WORK INSTRUCTION: Once the pictures are removed, reproduce what is left of the data below exactly.

GIVEN DATA:
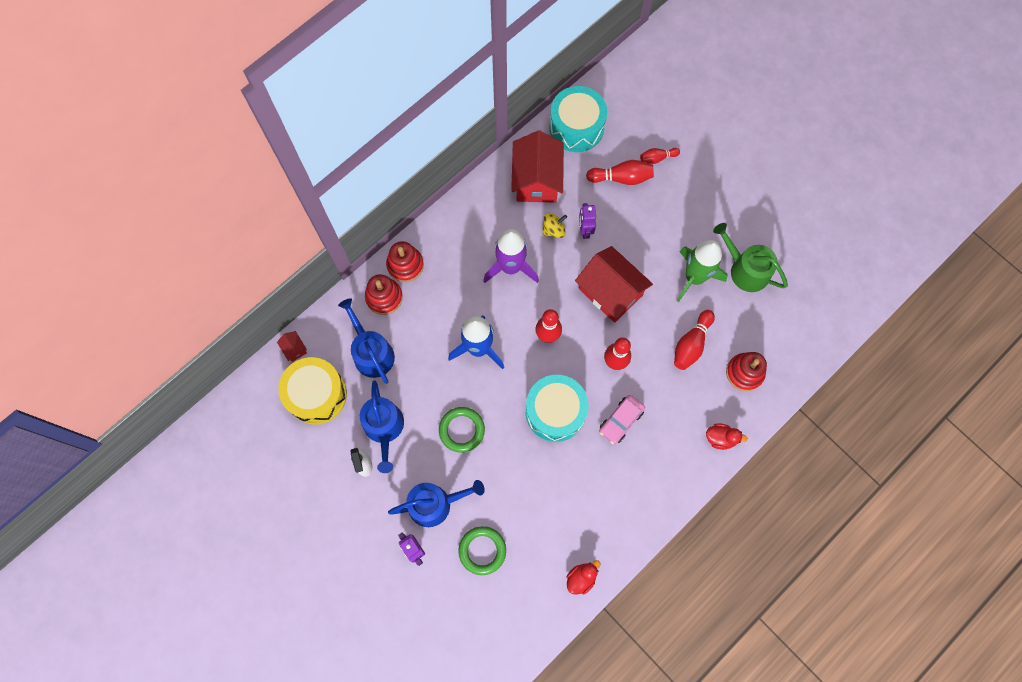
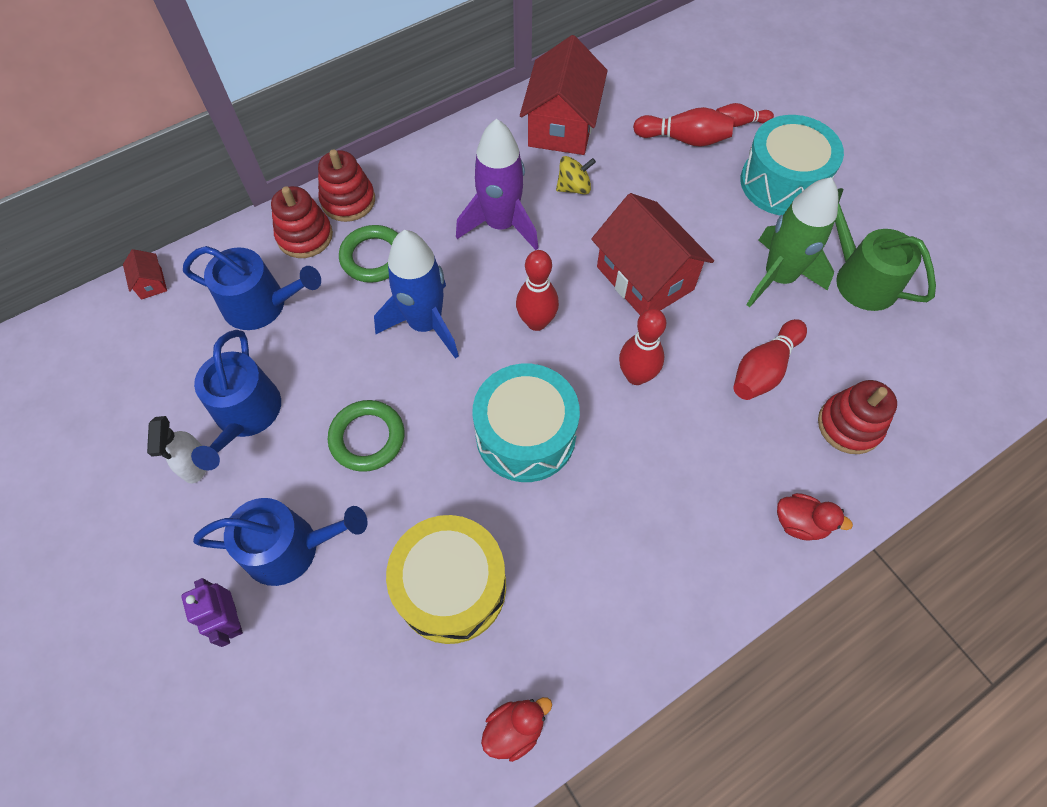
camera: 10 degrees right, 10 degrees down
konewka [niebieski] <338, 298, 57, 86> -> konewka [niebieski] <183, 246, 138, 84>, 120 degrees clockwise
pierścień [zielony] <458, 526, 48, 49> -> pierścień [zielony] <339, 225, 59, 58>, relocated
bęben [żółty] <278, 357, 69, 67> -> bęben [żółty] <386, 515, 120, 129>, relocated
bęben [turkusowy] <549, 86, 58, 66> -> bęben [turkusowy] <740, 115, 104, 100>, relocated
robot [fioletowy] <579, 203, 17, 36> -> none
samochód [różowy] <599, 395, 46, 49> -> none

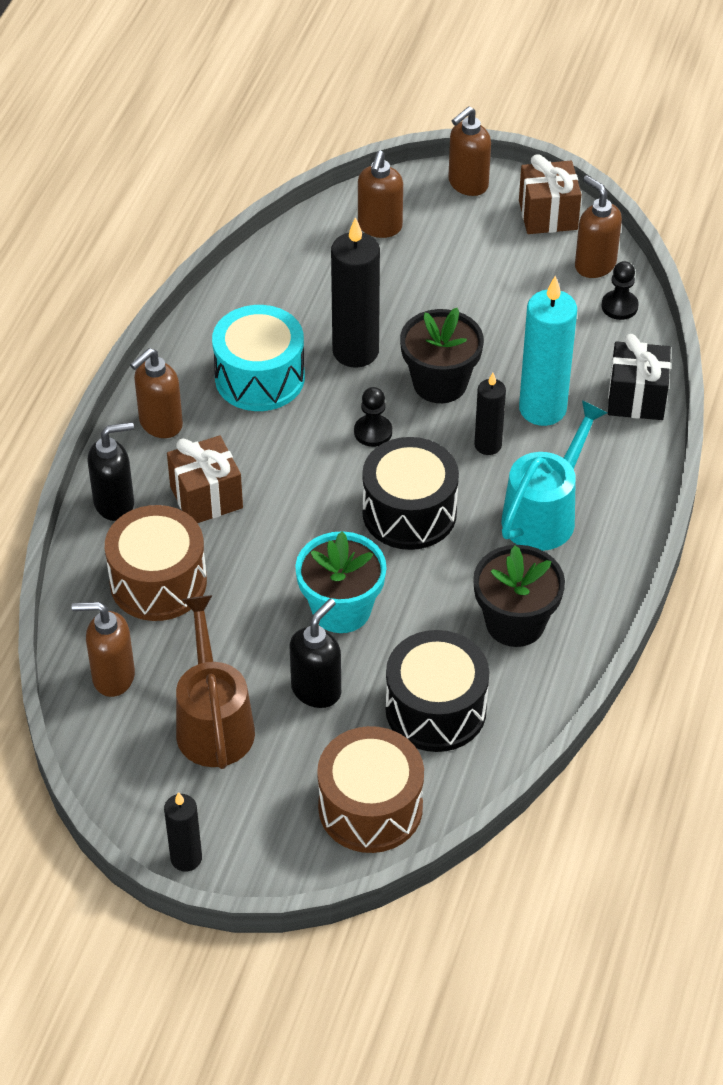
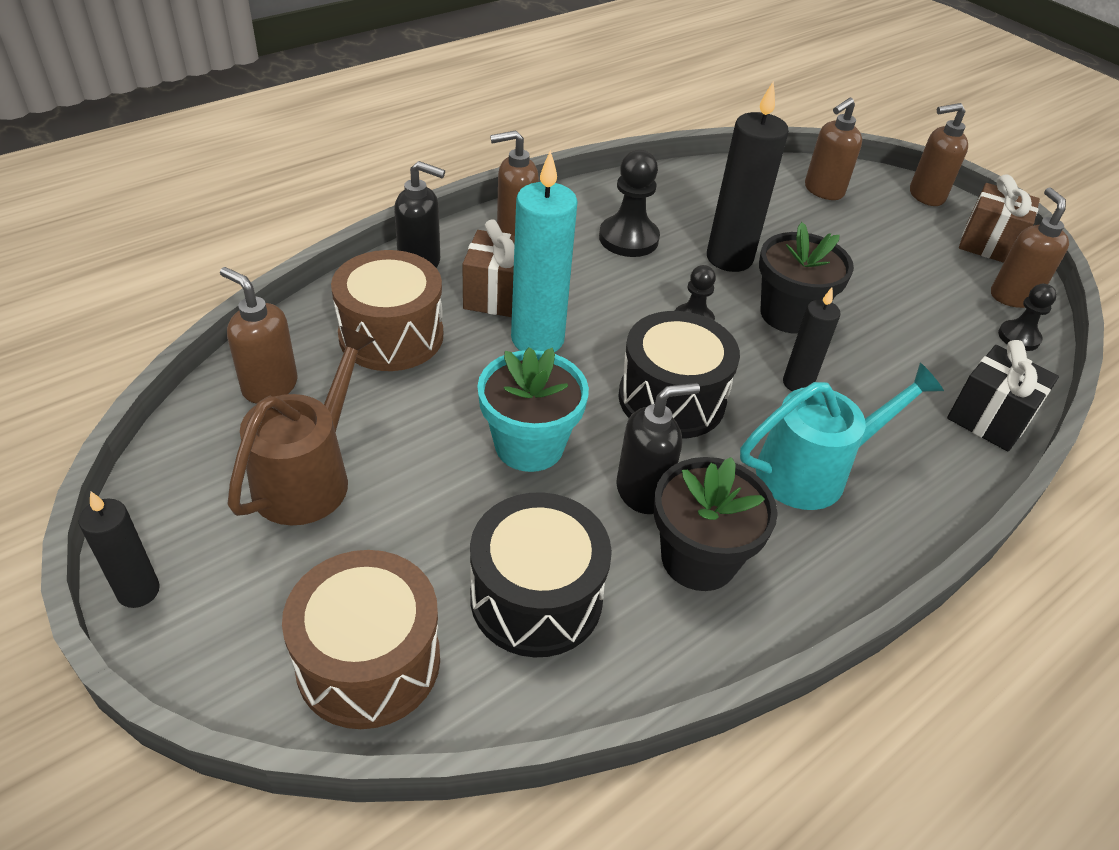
camera: 30 degrees right, 5 degrees down
świeca [turkusowy] <519, 276, 58, 150> -> świeca [turkusowy] <511, 150, 67, 202>, relocated
bęben [turkusowy] <212, 305, 93, 106> -> pionek [czarny] <599, 150, 61, 107>
dozownik mydła [czarny] <289, 599, 52, 109> -> dozownik mydła [czarny] <616, 383, 84, 131>, relocated

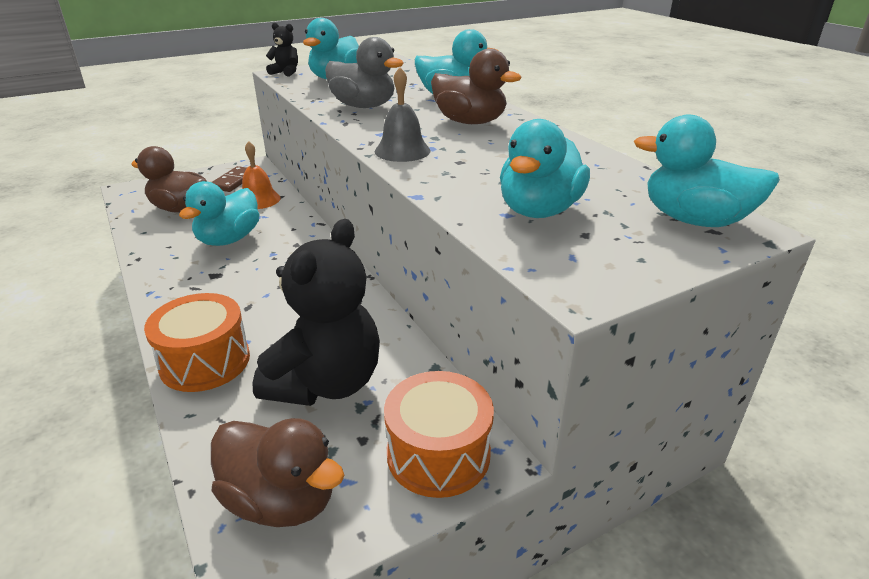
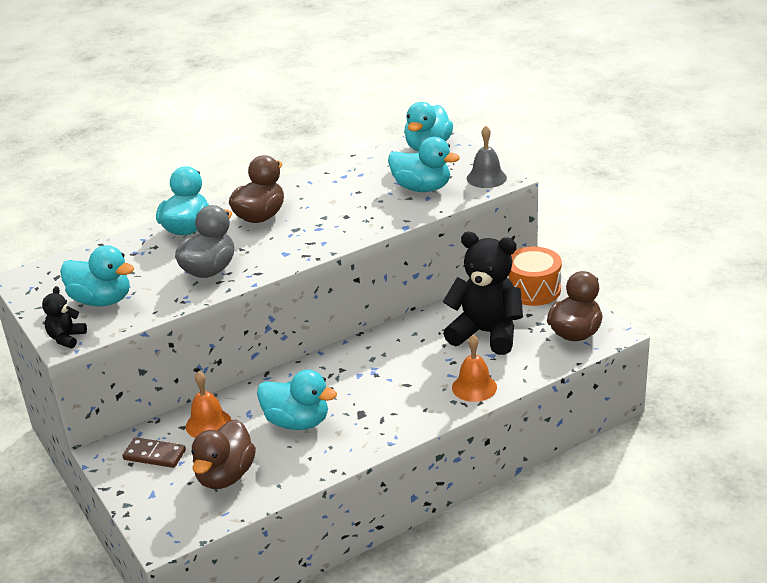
camera: 90 degrees left, 0 degrees up
bęben [pomarańczowy] <144, 293, 106, 99> -> dzwonek [pomarańczowy] <452, 335, 45, 67>
dzwonek [szary] <375, 67, 55, 95> -> dzwonek [szary] <467, 126, 40, 62>, relocated

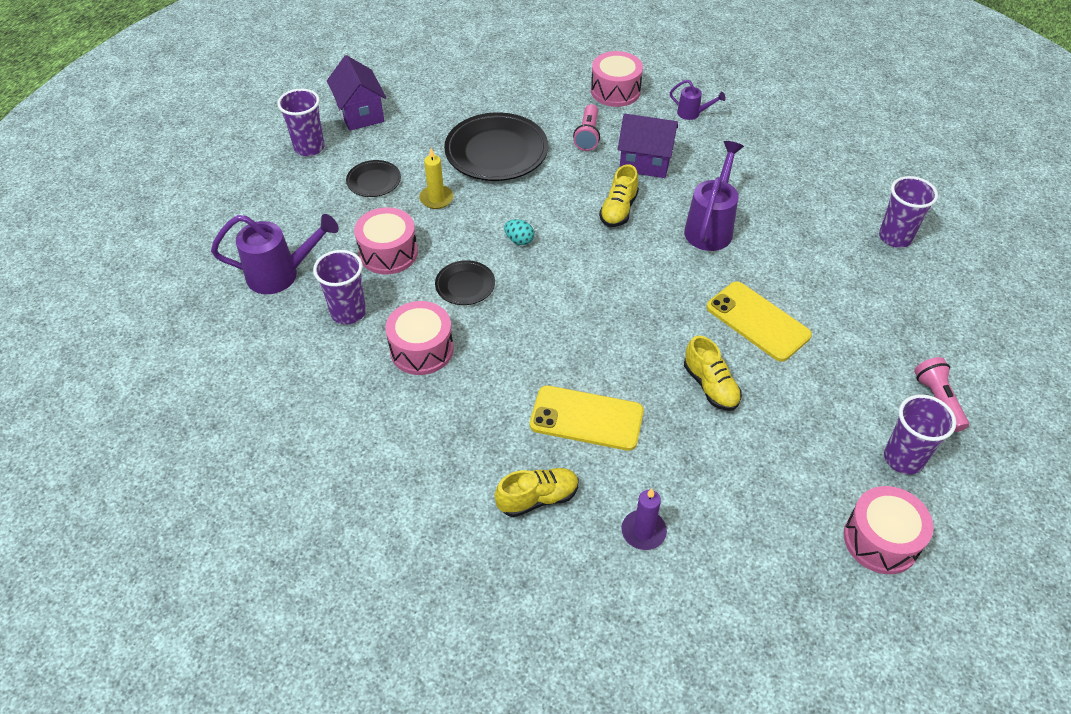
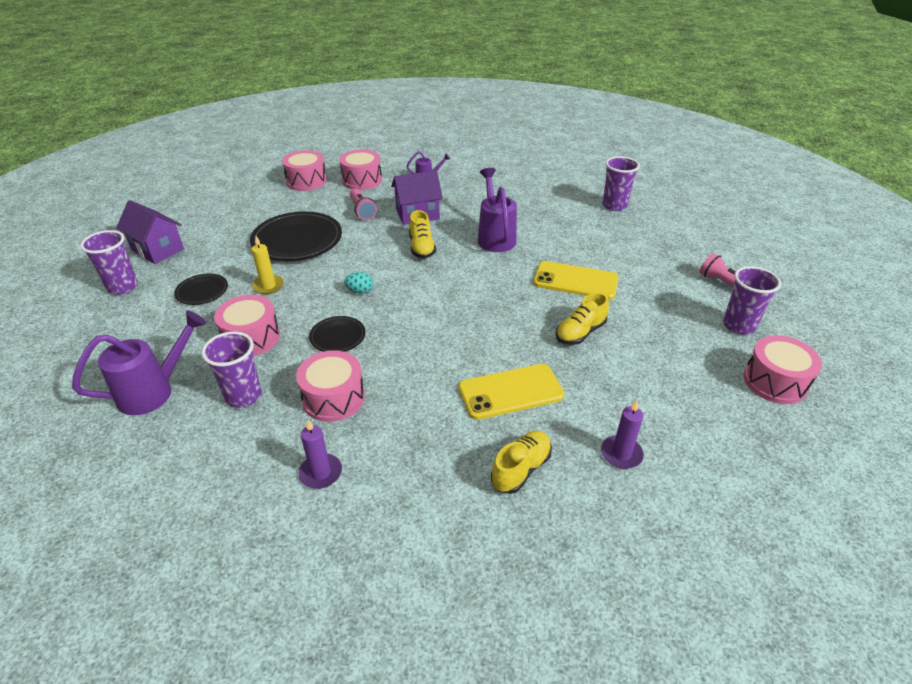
camera: 30 degrees left, 10 degrees down
none -> bęben [różowy] <282, 150, 45, 41>
none -> świeca [fioletowy] <298, 420, 44, 69>
but [żółty] <684, 335, 58, 76> -> but [żółty] <556, 292, 53, 53>, 105 degrees clockwise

FINISHED TASK:
camera: 10 degrees right, 10 degrees down
konewka [niebieski] <338, 298, 57, 86> -> konewka [niebieski] <183, 246, 138, 84>, 120 degrees clockwise
pierścień [zielony] <458, 526, 48, 49> -> pierścień [zielony] <339, 225, 59, 58>, relocated
bęben [żółty] <278, 357, 69, 67> -> bęben [żółty] <386, 515, 120, 129>, relocated
bęben [turkusowy] <549, 86, 58, 66> -> bęben [turkusowy] <740, 115, 104, 100>, relocated
robot [fioletowy] <579, 203, 17, 36> -> none
samochód [różowy] <599, 395, 46, 49> -> none

camera: 30 degrees right, 5 degrees down
świeca [turkusowy] <519, 276, 58, 150> -> świeca [turkusowy] <511, 150, 67, 202>, relocated
bęben [turkusowy] <212, 305, 93, 106> -> pionek [czarny] <599, 150, 61, 107>
dozownik mydła [czarny] <289, 599, 52, 109> -> dozownik mydła [czarny] <616, 383, 84, 131>, relocated

camera: 90 degrees left, 0 degrees up
bęben [pomarańczowy] <144, 293, 106, 99> -> dzwonek [pomarańczowy] <452, 335, 45, 67>
dzwonek [szary] <375, 67, 55, 95> -> dzwonek [szary] <467, 126, 40, 62>, relocated

camera: 30 degrees left, 10 degrees down
none -> bęben [różowy] <282, 150, 45, 41>
none -> świeca [fioletowy] <298, 420, 44, 69>
but [żółty] <684, 335, 58, 76> -> but [żółty] <556, 292, 53, 53>, 105 degrees clockwise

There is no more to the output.